• [LISTED RECORDS]:

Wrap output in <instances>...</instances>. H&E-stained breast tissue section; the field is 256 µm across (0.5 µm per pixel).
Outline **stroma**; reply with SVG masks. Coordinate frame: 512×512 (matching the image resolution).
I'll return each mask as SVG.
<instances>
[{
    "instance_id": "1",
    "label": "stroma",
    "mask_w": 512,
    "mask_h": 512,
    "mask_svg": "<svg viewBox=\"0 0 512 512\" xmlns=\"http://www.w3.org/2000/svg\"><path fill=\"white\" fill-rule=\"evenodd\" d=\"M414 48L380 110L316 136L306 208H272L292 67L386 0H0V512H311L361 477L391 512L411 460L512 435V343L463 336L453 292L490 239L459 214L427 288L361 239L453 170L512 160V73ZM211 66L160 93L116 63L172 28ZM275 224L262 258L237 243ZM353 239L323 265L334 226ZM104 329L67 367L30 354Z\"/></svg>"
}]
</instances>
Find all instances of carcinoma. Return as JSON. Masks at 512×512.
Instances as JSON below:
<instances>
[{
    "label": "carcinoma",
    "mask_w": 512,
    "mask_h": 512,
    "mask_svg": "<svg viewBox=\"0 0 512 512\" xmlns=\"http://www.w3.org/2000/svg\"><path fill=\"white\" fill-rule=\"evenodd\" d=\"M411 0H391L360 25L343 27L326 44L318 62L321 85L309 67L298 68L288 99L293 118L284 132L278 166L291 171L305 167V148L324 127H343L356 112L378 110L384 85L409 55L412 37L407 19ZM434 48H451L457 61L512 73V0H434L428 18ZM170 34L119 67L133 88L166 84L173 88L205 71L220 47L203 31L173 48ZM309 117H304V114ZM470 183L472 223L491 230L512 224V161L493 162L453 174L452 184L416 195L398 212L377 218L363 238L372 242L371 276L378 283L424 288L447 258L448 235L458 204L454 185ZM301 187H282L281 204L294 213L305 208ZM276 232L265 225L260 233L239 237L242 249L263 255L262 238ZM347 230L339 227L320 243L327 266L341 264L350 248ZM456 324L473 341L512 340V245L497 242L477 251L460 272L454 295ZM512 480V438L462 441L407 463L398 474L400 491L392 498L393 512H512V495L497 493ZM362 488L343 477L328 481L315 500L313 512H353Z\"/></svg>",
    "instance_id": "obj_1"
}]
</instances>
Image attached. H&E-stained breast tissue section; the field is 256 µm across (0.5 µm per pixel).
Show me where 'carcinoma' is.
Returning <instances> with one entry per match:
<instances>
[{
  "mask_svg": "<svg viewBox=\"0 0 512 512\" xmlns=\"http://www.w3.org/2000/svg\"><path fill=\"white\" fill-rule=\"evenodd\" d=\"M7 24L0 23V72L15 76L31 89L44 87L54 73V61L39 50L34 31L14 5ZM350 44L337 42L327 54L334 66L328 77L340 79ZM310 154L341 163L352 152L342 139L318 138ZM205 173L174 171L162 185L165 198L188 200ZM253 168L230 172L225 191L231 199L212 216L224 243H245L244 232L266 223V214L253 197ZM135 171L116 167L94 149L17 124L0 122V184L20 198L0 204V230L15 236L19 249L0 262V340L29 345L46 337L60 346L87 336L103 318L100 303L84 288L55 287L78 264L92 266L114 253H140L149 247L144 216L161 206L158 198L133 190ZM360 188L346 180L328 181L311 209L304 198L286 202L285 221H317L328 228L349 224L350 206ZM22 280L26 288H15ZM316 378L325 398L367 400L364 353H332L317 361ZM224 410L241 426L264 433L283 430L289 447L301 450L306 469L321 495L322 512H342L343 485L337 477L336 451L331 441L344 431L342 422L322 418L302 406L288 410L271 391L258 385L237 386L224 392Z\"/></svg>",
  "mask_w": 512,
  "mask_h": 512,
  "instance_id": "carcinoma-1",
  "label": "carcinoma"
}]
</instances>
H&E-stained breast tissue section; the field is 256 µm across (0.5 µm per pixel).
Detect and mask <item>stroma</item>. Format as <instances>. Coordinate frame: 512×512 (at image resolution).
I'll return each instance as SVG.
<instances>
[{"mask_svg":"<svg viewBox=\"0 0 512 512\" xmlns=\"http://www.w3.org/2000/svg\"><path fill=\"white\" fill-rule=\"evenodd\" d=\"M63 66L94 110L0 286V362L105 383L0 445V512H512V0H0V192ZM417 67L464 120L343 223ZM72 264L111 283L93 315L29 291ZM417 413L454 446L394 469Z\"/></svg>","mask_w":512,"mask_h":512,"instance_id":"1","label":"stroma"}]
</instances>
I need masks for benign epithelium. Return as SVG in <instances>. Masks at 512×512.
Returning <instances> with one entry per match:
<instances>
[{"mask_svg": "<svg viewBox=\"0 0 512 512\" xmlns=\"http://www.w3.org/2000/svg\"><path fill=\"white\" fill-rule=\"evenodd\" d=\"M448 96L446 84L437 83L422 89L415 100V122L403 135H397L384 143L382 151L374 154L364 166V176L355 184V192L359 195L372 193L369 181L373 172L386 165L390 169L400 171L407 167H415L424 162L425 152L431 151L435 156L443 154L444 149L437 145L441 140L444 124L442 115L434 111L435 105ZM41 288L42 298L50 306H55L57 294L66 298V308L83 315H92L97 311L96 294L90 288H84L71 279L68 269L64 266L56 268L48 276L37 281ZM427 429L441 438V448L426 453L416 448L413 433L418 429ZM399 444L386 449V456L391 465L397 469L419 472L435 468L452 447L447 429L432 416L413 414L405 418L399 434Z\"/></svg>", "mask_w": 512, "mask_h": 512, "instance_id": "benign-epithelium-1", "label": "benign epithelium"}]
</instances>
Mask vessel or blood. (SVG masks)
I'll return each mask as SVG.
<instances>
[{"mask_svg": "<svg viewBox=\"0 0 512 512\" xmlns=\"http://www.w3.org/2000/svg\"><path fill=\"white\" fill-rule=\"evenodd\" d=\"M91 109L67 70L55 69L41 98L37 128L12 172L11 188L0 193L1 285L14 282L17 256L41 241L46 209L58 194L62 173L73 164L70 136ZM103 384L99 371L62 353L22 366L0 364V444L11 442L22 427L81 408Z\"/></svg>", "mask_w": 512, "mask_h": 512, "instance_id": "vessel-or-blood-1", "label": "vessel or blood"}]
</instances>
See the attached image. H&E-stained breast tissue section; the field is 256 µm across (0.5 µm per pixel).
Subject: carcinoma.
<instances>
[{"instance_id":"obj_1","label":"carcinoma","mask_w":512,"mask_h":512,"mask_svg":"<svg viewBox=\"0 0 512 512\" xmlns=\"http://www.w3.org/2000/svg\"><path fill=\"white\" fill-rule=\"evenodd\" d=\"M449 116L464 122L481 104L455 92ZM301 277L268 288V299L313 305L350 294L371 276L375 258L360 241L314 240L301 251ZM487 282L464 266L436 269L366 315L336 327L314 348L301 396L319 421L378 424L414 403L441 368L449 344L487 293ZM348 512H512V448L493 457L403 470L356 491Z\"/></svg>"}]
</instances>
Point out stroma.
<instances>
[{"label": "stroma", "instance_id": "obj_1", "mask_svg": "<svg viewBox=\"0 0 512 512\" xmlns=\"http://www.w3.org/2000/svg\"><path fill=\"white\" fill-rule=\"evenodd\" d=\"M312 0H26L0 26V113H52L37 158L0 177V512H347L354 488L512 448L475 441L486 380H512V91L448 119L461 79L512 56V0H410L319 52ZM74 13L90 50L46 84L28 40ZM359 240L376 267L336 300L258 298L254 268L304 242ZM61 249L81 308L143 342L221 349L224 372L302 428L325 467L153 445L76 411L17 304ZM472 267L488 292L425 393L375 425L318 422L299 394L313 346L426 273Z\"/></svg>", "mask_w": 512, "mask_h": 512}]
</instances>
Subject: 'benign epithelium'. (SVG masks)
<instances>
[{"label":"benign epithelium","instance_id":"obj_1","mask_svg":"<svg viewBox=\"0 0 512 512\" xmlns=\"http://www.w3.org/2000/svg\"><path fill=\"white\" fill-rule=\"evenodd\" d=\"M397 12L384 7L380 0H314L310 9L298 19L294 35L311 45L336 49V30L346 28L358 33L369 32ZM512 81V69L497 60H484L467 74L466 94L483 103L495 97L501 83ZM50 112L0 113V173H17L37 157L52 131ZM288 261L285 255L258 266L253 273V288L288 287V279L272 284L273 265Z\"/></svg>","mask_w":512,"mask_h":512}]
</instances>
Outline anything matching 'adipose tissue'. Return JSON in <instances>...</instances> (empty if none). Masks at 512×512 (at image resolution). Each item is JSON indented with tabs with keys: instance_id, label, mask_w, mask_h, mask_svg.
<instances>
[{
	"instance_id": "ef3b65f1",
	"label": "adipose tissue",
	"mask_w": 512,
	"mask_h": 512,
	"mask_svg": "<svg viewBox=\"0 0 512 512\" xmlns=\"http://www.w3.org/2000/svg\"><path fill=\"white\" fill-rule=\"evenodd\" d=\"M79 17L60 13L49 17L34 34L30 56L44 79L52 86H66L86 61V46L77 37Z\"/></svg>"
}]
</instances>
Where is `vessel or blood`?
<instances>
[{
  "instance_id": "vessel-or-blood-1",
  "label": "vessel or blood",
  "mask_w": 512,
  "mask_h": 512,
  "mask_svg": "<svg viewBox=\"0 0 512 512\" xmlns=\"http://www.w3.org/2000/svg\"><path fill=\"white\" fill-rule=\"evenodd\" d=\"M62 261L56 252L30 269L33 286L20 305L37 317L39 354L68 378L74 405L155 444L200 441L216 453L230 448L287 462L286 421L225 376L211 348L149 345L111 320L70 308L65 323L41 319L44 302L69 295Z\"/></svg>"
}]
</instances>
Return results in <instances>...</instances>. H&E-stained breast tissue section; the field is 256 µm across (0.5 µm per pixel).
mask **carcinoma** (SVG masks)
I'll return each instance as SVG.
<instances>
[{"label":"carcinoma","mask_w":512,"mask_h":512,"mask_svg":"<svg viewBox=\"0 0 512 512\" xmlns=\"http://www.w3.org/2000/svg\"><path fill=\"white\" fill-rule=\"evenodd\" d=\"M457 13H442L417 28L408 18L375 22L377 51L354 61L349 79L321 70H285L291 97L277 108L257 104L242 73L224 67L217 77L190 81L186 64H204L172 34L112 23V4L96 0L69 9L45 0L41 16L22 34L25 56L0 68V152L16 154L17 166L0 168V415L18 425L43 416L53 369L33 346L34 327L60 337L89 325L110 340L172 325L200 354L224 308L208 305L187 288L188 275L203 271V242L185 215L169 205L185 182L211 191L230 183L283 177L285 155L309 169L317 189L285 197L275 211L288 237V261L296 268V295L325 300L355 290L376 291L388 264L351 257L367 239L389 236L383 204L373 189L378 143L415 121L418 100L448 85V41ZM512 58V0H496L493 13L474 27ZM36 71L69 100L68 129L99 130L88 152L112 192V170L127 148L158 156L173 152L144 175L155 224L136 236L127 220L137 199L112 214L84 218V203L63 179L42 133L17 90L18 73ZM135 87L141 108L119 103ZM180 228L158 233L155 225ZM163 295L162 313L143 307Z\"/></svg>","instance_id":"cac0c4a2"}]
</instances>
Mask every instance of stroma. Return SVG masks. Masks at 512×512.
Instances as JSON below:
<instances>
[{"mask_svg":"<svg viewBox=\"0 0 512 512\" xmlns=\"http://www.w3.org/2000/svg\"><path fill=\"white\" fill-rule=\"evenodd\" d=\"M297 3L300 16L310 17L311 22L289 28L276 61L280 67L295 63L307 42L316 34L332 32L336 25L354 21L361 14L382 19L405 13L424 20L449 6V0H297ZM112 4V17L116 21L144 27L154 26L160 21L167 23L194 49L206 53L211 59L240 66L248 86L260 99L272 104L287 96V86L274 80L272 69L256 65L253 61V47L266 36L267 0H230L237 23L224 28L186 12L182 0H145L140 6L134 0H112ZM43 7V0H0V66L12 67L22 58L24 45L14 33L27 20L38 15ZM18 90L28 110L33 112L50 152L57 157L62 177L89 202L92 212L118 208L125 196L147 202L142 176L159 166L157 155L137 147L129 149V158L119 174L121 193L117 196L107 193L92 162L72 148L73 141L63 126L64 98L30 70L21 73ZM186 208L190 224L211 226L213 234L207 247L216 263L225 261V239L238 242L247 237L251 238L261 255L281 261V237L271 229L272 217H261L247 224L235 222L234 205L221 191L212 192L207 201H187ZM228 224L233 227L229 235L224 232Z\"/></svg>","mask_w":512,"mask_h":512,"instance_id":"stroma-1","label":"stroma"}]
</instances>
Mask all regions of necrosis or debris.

• [PROBLEM STATEMENT]: Repeat exactly, please, each line from the beginning of the data through the line with "Image attached. H&E-stained" in it, and only those lines.

• [ANSWER TO THE TASK]:
Wrap output in <instances>...</instances>. H&E-stained breast tissue section; the field is 256 µm across (0.5 µm per pixel).
Outline **stroma**; reply with SVG masks. Coordinate frame: 512×512 (matching the image resolution).
I'll return each mask as SVG.
<instances>
[{
    "instance_id": "1",
    "label": "stroma",
    "mask_w": 512,
    "mask_h": 512,
    "mask_svg": "<svg viewBox=\"0 0 512 512\" xmlns=\"http://www.w3.org/2000/svg\"><path fill=\"white\" fill-rule=\"evenodd\" d=\"M414 48L380 110L316 136L306 208H272L292 67L386 0H0V512H311L361 477L391 512L411 460L512 435V343L463 336L453 292L490 239L459 214L427 288L361 239L453 170L512 160V73ZM211 66L160 93L116 63L172 28ZM275 224L262 258L237 243ZM353 239L323 265L334 226ZM104 329L67 367L30 354Z\"/></svg>"
}]
</instances>
Find all instances of carcinoma. Return as JSON. Masks at 512×512.
Instances as JSON below:
<instances>
[{
    "label": "carcinoma",
    "mask_w": 512,
    "mask_h": 512,
    "mask_svg": "<svg viewBox=\"0 0 512 512\" xmlns=\"http://www.w3.org/2000/svg\"><path fill=\"white\" fill-rule=\"evenodd\" d=\"M411 0H391L360 25L343 27L326 44L318 62L321 85L309 67L298 68L288 99L293 118L284 132L278 166L291 171L305 167V148L324 127H343L356 112L378 110L384 85L409 55L412 37L407 19ZM434 48H451L457 61L512 73V0H434L428 18ZM170 34L119 67L133 88L166 84L173 88L205 71L220 47L203 31L173 48ZM309 117H304V114ZM470 183L472 223L491 230L512 224V161L493 162L453 174L452 184L416 195L398 212L377 218L363 238L372 242L371 276L378 283L424 288L447 258L448 235L458 204L454 185ZM301 187H282L281 204L294 213L305 208ZM276 232L265 225L260 233L239 237L242 249L263 255L262 238ZM347 230L339 227L320 243L327 266L341 264L350 248ZM456 324L473 341L512 340V245L497 242L477 251L460 272L454 295ZM512 480V438L462 441L407 463L398 474L400 491L392 498L393 512H512V495L497 493ZM362 488L343 477L328 481L315 500L313 512H353Z\"/></svg>",
    "instance_id": "obj_1"
}]
</instances>
Image attached. H&E-stained breast tissue section; the field is 256 µm across (0.5 µm per pixel).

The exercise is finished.